What you need to do: Copy out each of the records below word for word, including the choices and answers, but leave out the pictures.

------ Source information ------

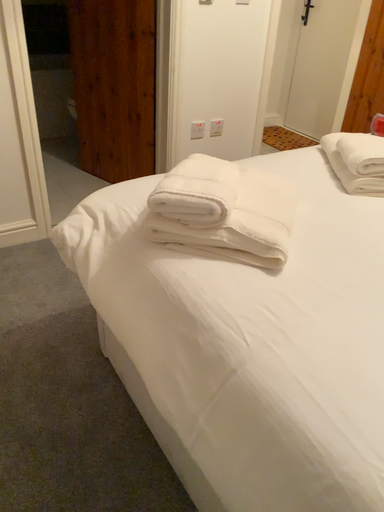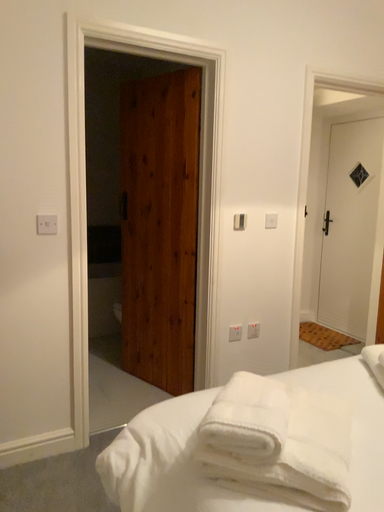
Question: How did the camera likely rotate when shooting the video?

Choices:
 (A) rotated downward
 (B) rotated upward

Answer: (B)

------

Answer below:
Question: How did the camera likely rotate when shooting the video?

Choices:
 (A) rotated downward
 (B) rotated upward

Answer: (B)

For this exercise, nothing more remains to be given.